■ Your instructions ■
Once you reach the line holding "cafe table: (357, 817) -> (274, 351), moved", write out that line and every later one exactly, ending with the last line of the data; write nothing else.

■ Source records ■
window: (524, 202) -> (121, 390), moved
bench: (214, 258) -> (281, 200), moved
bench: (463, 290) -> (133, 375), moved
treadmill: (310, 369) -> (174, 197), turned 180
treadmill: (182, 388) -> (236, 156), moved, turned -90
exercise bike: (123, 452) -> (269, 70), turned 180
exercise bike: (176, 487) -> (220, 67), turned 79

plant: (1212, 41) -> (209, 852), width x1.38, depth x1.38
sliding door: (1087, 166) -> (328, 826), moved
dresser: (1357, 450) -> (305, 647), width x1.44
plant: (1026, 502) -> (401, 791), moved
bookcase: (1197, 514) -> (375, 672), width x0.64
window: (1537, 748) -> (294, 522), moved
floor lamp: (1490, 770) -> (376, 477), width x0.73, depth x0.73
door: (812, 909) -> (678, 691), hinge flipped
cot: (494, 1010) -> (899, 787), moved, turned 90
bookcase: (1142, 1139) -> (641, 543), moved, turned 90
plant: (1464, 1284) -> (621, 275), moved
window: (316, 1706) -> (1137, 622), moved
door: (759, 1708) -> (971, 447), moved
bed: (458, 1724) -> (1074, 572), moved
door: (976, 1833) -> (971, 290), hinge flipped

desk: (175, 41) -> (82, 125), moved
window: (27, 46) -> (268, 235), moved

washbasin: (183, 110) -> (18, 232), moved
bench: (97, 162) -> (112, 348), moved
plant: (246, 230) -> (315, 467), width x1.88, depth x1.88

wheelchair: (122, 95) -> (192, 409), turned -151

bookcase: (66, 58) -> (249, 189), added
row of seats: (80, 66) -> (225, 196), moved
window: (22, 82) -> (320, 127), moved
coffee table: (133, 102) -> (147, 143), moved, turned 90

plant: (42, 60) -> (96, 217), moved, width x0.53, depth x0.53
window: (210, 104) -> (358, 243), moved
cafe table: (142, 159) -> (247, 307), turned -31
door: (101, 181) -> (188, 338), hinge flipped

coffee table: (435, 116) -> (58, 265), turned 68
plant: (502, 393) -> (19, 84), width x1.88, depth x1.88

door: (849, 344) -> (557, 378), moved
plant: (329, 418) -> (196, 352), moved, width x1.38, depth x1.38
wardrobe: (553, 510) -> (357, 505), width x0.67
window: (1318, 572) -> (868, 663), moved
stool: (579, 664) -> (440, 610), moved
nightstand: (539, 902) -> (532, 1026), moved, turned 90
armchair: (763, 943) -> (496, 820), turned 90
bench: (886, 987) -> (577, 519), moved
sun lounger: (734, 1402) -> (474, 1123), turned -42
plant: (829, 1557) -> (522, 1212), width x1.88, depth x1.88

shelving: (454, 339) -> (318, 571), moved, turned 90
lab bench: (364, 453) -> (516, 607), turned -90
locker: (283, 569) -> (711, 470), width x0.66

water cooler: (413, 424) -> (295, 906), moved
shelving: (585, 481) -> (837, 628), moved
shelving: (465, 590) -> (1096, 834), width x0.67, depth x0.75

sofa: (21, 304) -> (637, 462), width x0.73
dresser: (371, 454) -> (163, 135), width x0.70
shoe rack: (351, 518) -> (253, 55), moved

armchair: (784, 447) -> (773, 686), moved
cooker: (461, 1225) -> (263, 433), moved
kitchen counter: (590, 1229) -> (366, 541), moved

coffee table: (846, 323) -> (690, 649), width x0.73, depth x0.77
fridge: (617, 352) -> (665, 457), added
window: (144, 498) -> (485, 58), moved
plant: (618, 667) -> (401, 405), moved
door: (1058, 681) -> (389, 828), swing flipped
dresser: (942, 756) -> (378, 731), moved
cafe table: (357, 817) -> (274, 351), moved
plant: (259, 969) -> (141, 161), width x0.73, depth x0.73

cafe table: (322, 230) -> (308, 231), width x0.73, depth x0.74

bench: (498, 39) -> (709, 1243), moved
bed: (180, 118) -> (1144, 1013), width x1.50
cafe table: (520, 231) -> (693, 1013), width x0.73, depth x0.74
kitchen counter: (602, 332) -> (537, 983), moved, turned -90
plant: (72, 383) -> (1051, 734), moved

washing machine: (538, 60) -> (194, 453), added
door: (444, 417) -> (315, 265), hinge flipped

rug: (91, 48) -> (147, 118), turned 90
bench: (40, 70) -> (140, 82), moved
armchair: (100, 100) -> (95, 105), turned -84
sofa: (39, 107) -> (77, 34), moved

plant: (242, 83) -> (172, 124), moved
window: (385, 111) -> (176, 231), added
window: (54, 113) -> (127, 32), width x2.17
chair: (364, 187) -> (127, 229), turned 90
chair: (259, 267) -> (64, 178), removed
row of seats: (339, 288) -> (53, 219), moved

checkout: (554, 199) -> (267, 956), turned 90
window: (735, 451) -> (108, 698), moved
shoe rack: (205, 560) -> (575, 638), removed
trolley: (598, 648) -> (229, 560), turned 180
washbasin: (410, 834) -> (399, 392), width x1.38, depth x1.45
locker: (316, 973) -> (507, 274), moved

■ Answer section ■
cafe table: (357, 817) -> (274, 351), moved
plant: (259, 969) -> (141, 161), width x0.73, depth x0.73

cafe table: (322, 230) -> (308, 231), width x0.73, depth x0.74

bench: (498, 39) -> (709, 1243), moved
bed: (180, 118) -> (1144, 1013), width x1.50
cafe table: (520, 231) -> (693, 1013), width x0.73, depth x0.74
kitchen counter: (602, 332) -> (537, 983), moved, turned -90
plant: (72, 383) -> (1051, 734), moved

washing machine: (538, 60) -> (194, 453), added
door: (444, 417) -> (315, 265), hinge flipped

rug: (91, 48) -> (147, 118), turned 90
bench: (40, 70) -> (140, 82), moved
armchair: (100, 100) -> (95, 105), turned -84
sofa: (39, 107) -> (77, 34), moved

plant: (242, 83) -> (172, 124), moved
window: (385, 111) -> (176, 231), added
window: (54, 113) -> (127, 32), width x2.17
chair: (364, 187) -> (127, 229), turned 90
chair: (259, 267) -> (64, 178), removed
row of seats: (339, 288) -> (53, 219), moved

checkout: (554, 199) -> (267, 956), turned 90
window: (735, 451) -> (108, 698), moved
shoe rack: (205, 560) -> (575, 638), removed
trolley: (598, 648) -> (229, 560), turned 180
washbasin: (410, 834) -> (399, 392), width x1.38, depth x1.45
locker: (316, 973) -> (507, 274), moved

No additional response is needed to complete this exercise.